··· DATA FOR ANALYSIS ···

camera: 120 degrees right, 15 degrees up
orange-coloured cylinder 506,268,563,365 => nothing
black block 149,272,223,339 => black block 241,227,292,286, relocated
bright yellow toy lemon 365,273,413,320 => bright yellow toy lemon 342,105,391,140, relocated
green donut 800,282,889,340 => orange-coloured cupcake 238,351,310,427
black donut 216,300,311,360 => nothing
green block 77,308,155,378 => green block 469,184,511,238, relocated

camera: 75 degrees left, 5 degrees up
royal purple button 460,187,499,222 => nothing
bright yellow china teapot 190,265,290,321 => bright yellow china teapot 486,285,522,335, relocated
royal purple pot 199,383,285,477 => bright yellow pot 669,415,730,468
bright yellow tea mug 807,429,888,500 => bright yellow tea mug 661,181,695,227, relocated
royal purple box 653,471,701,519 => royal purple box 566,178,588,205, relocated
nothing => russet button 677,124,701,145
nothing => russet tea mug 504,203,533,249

···
··· DATA FOR ANALYSIS ···

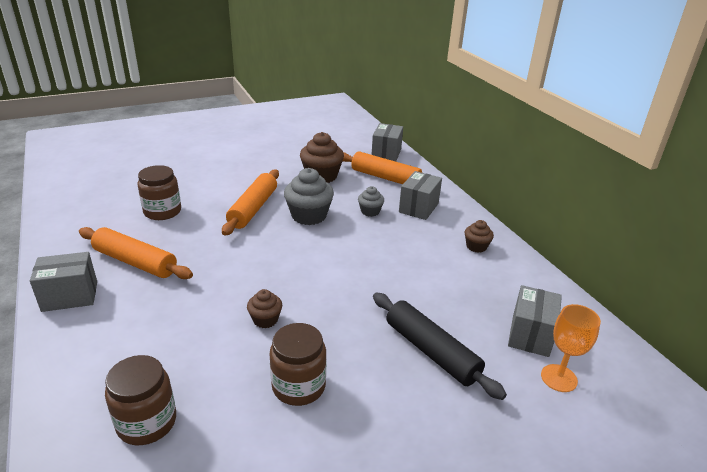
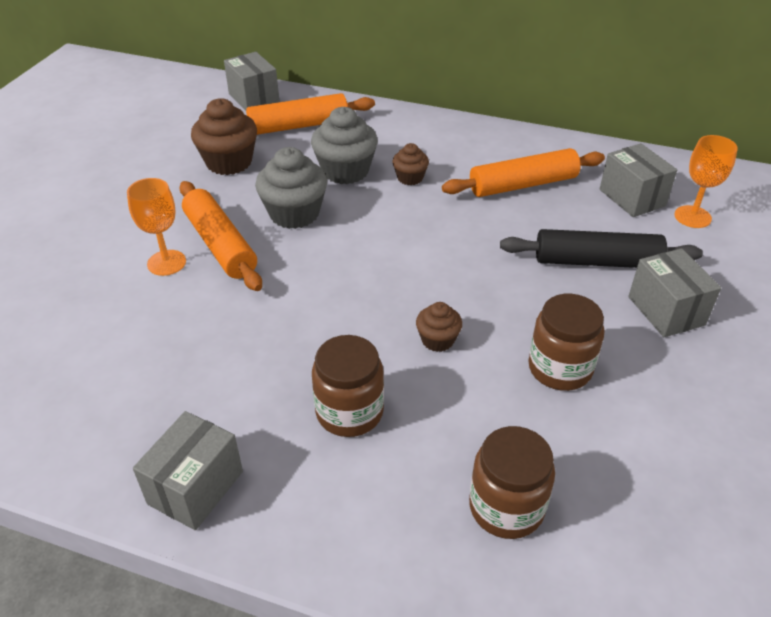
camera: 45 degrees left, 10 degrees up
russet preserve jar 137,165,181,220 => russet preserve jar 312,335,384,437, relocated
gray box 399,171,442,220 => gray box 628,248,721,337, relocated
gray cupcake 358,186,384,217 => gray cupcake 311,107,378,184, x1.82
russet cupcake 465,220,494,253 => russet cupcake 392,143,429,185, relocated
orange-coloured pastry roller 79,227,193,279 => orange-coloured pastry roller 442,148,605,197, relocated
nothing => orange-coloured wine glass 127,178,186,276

···
··· DATA FOR ANALYSIS ···

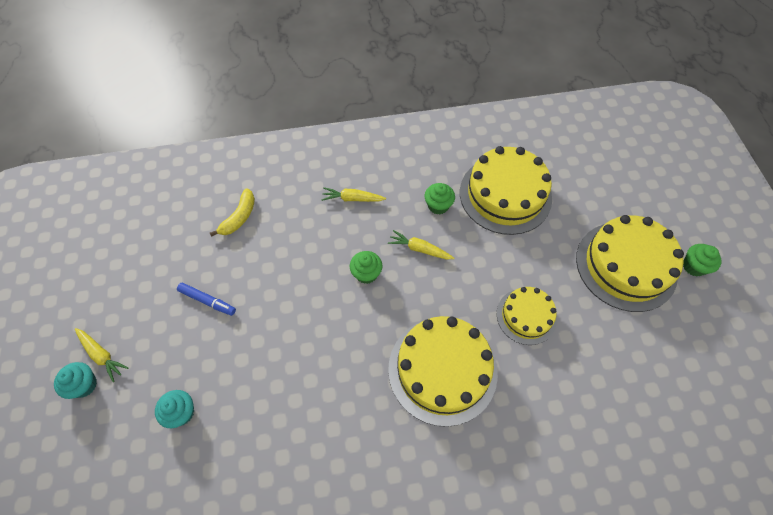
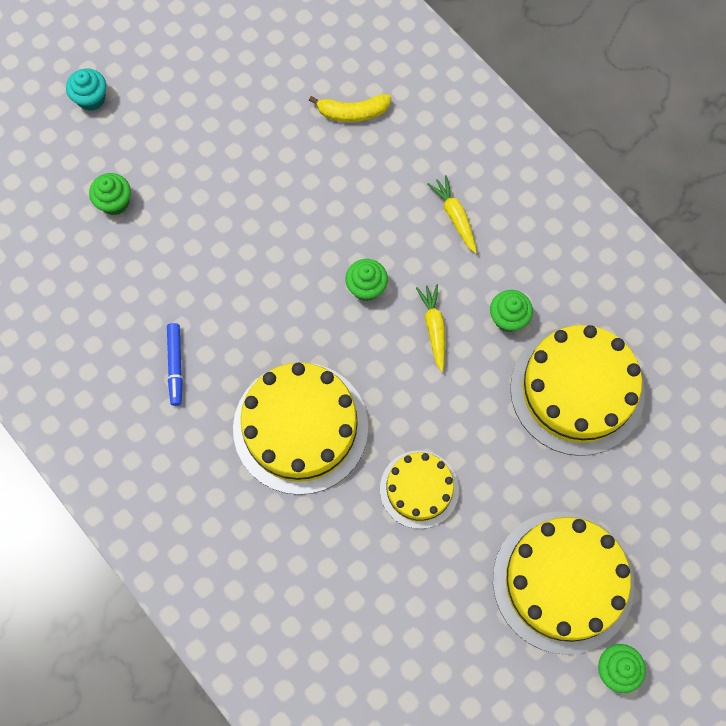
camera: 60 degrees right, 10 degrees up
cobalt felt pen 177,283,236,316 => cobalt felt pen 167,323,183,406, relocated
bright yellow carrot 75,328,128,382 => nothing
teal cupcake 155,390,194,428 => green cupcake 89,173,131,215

···

▶ **WHAT IS NEEDED**
Only one stretch of the entries above is wanted: the lines from the one containing "green donut 800,282,889,340" through the one containing "black donut 216,300,311,360 => nothing". Please reproduce it exactly.

▶ **RESULT**
green donut 800,282,889,340 => orange-coloured cupcake 238,351,310,427
black donut 216,300,311,360 => nothing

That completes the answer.